WORK INSTRUCTIONS: Every line in the records below that holds the word "Note" is to be copied.

INPUT DATA:
***

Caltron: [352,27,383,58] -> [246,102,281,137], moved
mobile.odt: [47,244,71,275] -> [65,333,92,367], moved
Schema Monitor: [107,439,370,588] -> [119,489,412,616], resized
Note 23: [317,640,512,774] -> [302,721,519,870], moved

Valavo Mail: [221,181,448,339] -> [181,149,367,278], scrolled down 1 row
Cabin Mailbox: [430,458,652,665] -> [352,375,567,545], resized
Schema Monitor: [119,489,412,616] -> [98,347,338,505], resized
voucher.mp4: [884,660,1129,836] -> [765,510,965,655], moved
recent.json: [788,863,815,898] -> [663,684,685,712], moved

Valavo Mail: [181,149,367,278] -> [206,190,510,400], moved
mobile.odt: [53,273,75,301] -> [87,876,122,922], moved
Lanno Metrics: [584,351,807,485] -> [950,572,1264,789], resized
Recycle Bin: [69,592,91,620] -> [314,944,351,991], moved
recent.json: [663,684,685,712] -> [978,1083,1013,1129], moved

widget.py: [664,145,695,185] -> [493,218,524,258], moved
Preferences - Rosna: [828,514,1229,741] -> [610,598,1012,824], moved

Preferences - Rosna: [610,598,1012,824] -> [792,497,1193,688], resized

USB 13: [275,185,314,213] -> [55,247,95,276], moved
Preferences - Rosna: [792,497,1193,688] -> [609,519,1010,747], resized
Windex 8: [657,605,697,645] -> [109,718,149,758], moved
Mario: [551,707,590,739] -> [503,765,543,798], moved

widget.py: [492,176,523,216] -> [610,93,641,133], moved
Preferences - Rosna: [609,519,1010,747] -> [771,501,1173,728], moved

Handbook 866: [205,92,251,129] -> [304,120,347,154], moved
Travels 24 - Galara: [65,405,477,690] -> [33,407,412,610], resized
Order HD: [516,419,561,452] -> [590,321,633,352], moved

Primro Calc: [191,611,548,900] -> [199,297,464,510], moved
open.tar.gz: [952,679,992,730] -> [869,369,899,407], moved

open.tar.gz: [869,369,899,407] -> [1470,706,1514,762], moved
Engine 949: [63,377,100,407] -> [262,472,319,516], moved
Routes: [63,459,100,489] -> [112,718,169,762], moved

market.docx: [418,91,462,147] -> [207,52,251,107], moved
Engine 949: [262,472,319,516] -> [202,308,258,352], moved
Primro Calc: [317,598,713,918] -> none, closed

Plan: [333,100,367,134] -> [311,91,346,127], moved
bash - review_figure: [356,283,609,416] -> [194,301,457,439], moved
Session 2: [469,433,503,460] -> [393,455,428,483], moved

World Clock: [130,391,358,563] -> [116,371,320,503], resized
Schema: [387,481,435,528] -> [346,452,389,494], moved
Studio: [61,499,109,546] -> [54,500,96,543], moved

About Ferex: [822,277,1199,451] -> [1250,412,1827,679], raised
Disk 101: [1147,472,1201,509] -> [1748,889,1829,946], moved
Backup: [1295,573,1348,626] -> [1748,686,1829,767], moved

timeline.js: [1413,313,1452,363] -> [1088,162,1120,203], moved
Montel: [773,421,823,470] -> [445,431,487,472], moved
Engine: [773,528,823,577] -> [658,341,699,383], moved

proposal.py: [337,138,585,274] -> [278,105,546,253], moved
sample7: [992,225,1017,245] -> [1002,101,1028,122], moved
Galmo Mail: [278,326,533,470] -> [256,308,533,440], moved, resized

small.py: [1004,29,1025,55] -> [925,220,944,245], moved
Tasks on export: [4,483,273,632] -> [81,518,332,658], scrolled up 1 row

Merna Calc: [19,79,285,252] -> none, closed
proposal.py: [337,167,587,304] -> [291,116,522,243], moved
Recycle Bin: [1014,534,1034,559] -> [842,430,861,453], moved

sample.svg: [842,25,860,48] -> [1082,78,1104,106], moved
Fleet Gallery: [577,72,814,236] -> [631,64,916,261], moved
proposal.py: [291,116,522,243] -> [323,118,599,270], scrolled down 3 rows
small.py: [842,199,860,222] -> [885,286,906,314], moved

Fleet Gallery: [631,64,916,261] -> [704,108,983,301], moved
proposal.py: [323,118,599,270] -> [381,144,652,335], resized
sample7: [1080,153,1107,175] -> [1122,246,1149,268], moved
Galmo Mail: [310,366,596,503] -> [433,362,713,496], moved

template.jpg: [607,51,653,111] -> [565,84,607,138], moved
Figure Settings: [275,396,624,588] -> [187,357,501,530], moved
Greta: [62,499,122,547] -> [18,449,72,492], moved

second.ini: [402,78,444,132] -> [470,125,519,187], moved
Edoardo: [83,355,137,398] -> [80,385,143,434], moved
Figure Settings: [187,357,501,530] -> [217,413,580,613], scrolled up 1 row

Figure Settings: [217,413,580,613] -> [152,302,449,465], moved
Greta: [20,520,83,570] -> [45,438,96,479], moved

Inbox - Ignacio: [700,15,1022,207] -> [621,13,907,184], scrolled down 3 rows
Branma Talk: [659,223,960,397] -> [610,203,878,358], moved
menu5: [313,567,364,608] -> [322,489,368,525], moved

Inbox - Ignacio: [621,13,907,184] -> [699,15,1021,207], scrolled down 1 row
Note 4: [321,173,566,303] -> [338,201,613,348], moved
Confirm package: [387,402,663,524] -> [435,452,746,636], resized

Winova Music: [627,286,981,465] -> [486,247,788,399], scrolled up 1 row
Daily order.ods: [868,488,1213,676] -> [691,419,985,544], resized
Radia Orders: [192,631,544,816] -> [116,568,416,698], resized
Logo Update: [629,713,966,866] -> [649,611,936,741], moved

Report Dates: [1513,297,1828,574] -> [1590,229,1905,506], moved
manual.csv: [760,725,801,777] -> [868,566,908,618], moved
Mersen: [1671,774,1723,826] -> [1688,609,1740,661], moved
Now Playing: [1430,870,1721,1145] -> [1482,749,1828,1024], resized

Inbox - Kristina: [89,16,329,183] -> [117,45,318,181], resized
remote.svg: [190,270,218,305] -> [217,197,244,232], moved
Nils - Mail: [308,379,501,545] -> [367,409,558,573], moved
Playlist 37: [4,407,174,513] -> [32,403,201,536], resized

***

REPLY TO THE EXERCISE:
Note 23: [317,640,512,774] -> [302,721,519,870], moved
Note 4: [321,173,566,303] -> [338,201,613,348], moved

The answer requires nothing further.